▶ **GIVEN RECORDS**:
──────────────────────────────

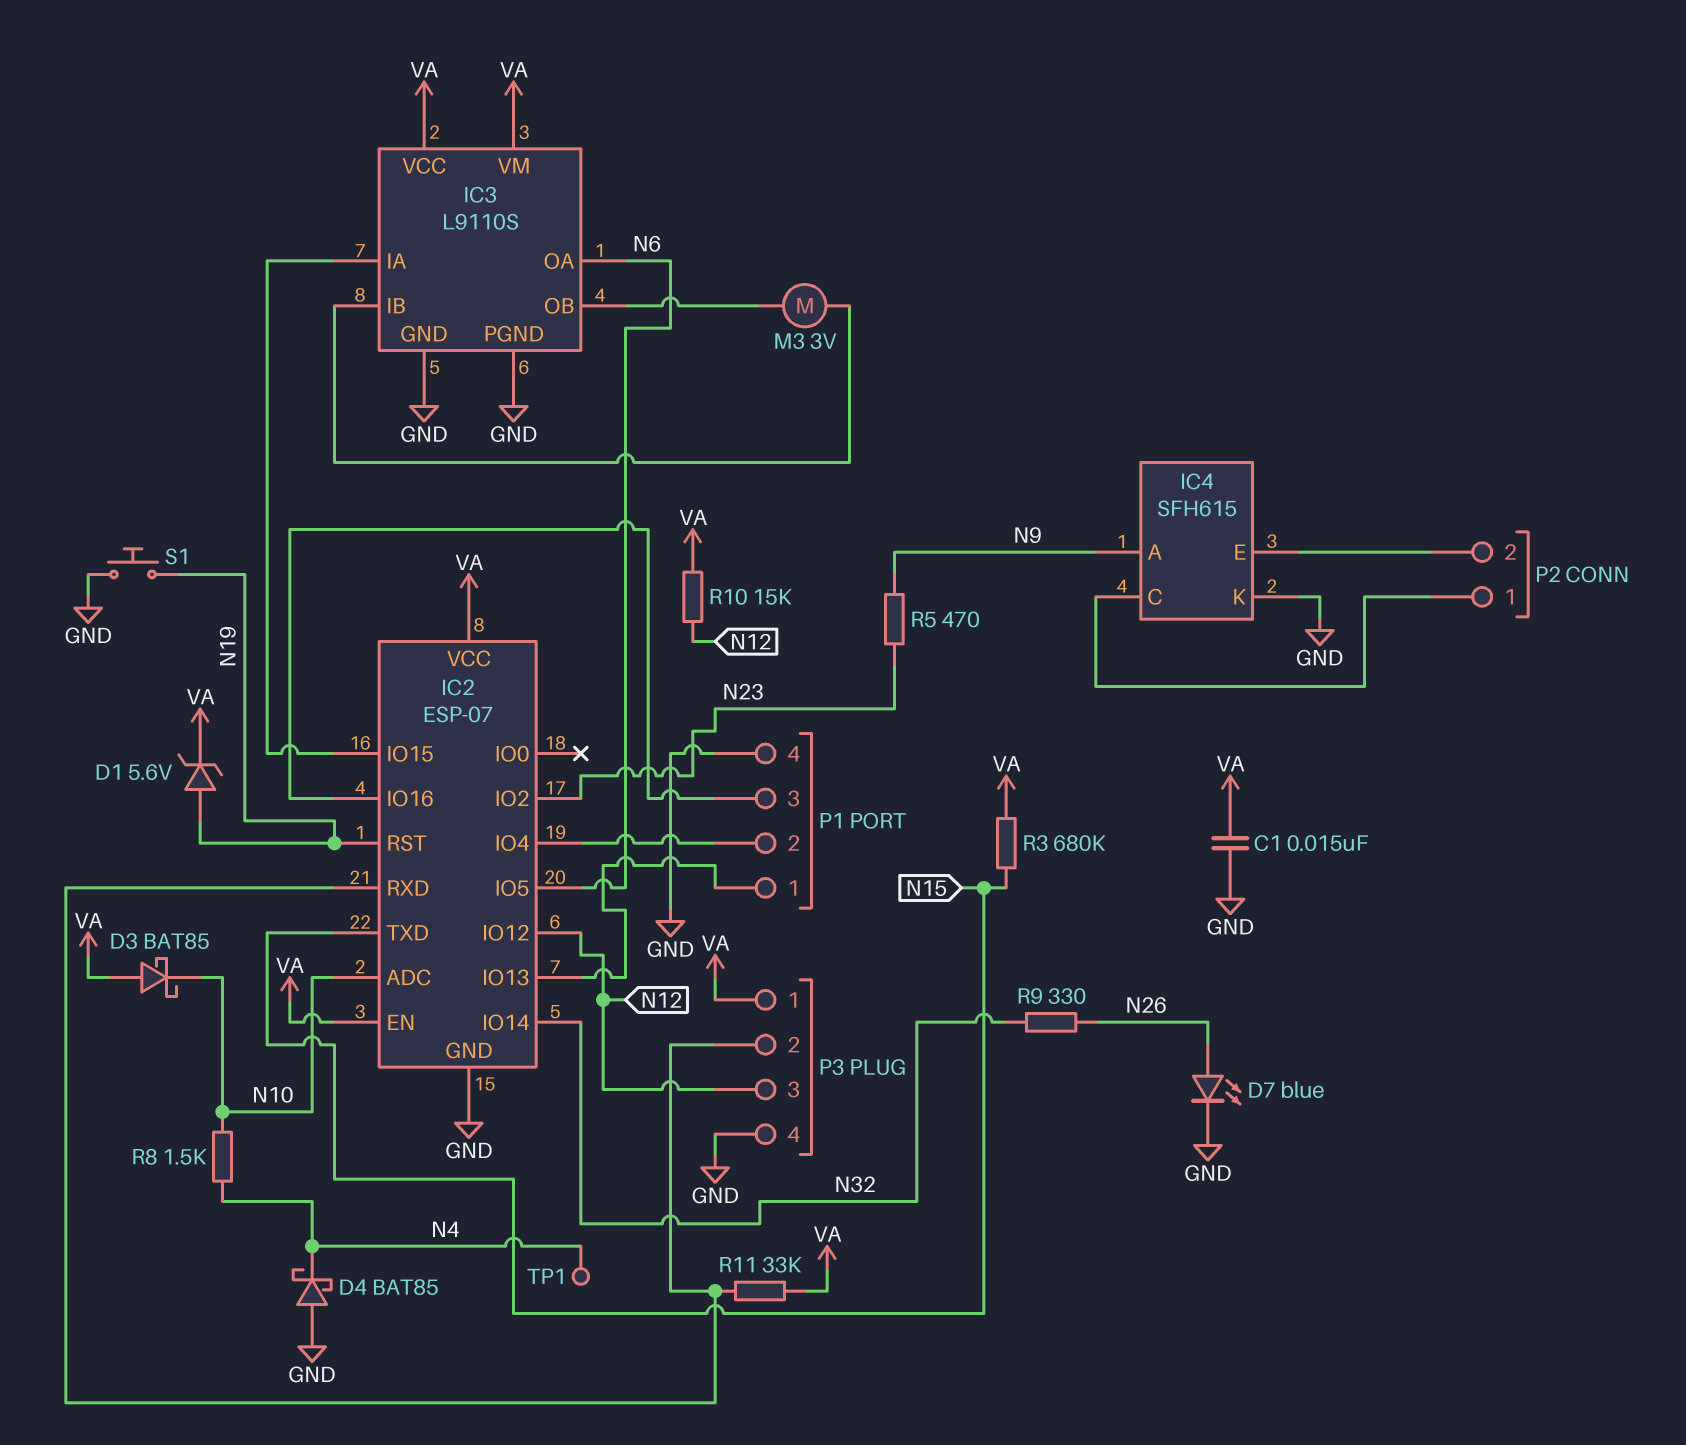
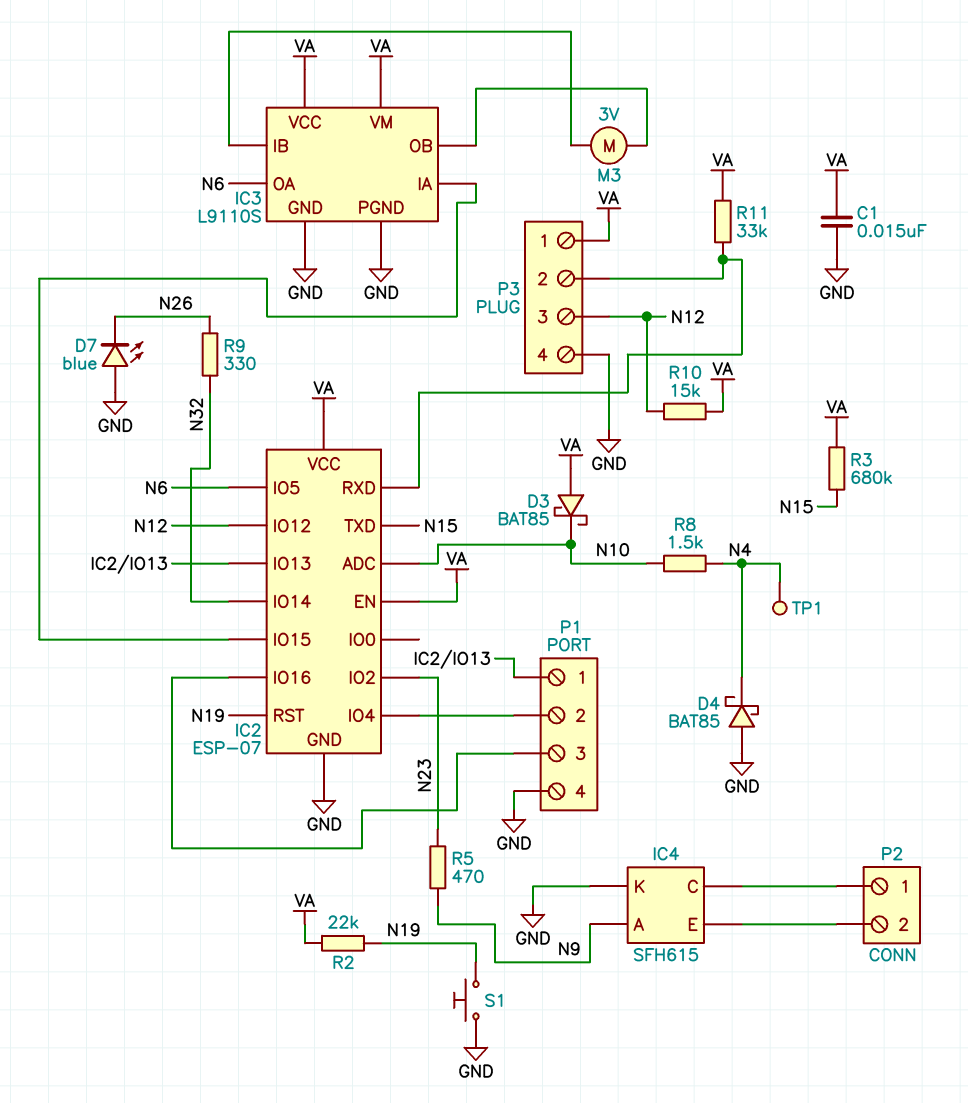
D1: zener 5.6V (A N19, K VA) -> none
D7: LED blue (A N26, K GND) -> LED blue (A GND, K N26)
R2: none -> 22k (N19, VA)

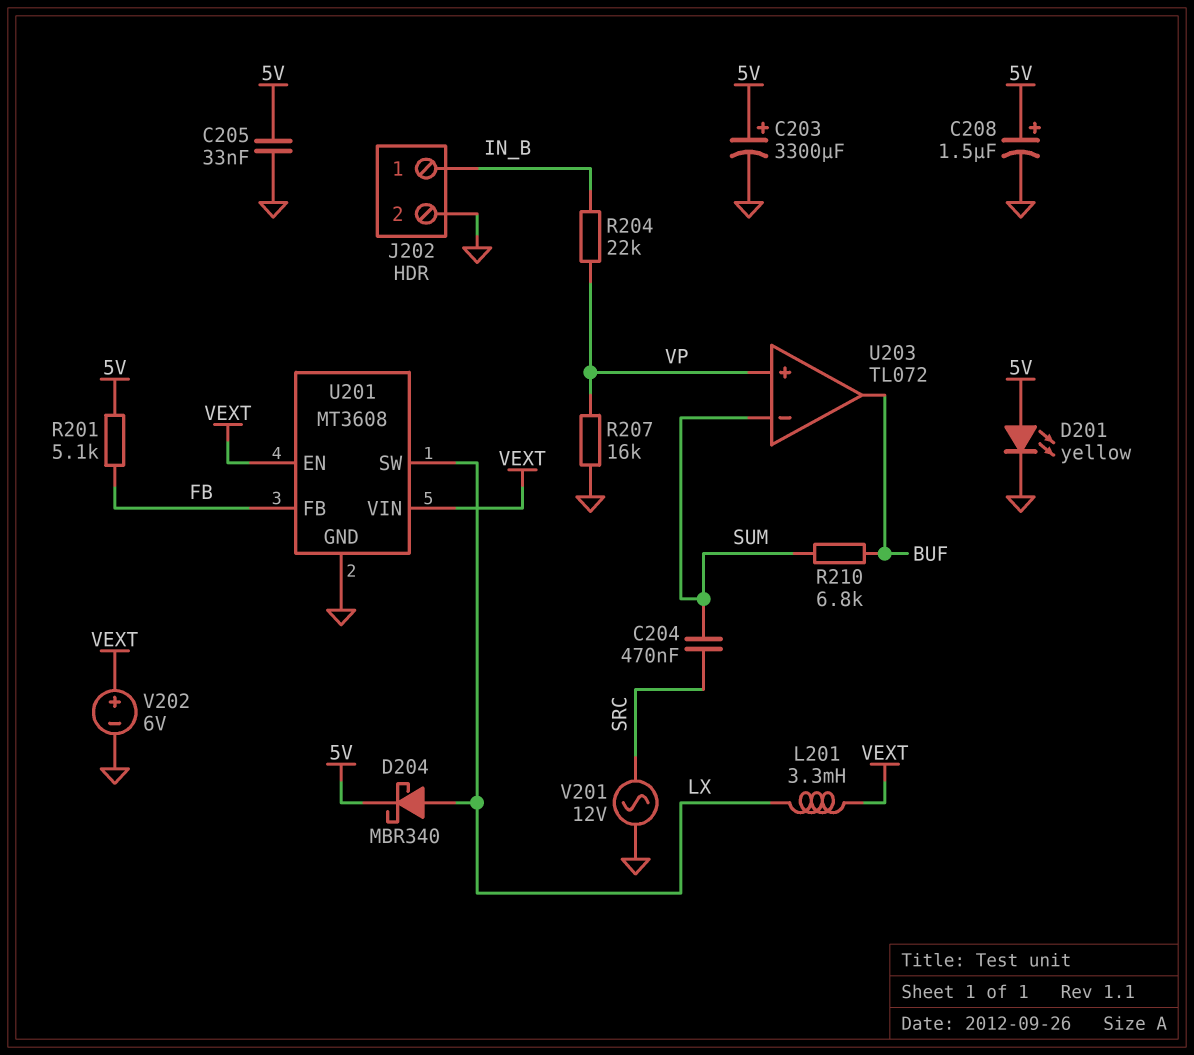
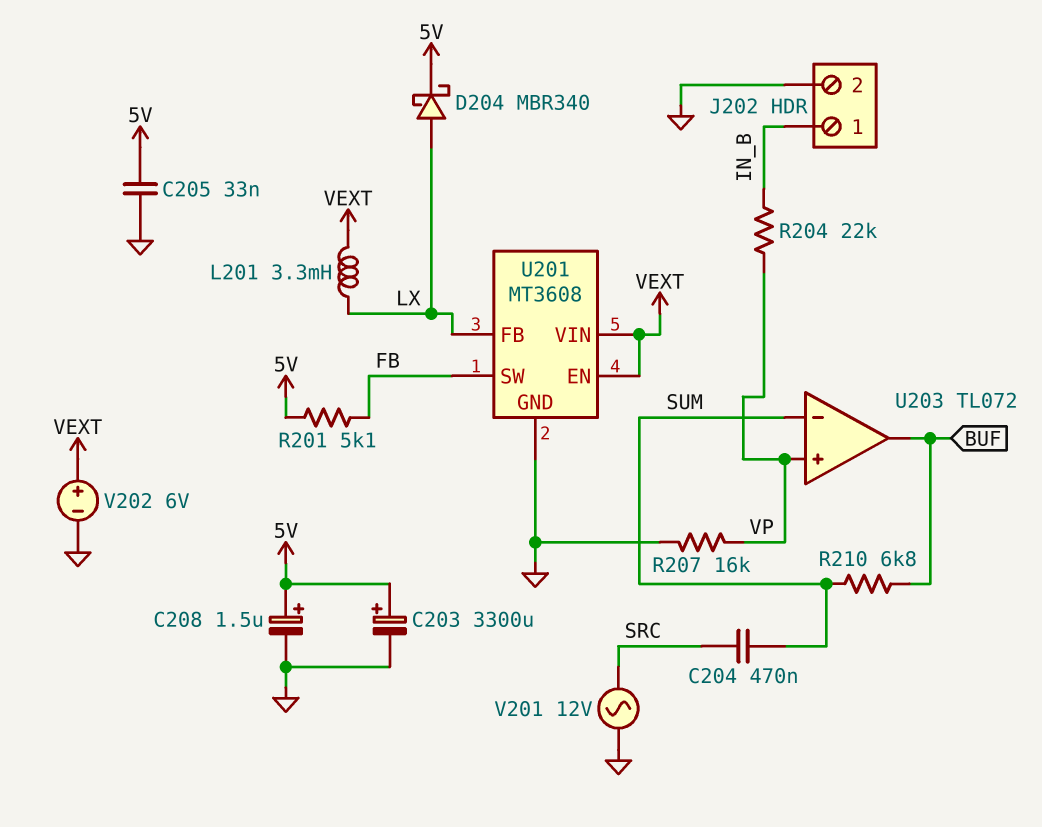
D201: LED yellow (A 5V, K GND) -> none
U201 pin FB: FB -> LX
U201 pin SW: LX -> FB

──────────────────────────────

▶ **WHAT YOU HAVE TO DO**:
Please retype, exactly and only, the lines from the one holding "D7: LED blue" to the end of the entries, both ends included, without any pictures.

▶ **WRITTEN REPLY**:
D7: LED blue (A N26, K GND) -> LED blue (A GND, K N26)
R2: none -> 22k (N19, VA)

D201: LED yellow (A 5V, K GND) -> none
U201 pin FB: FB -> LX
U201 pin SW: LX -> FB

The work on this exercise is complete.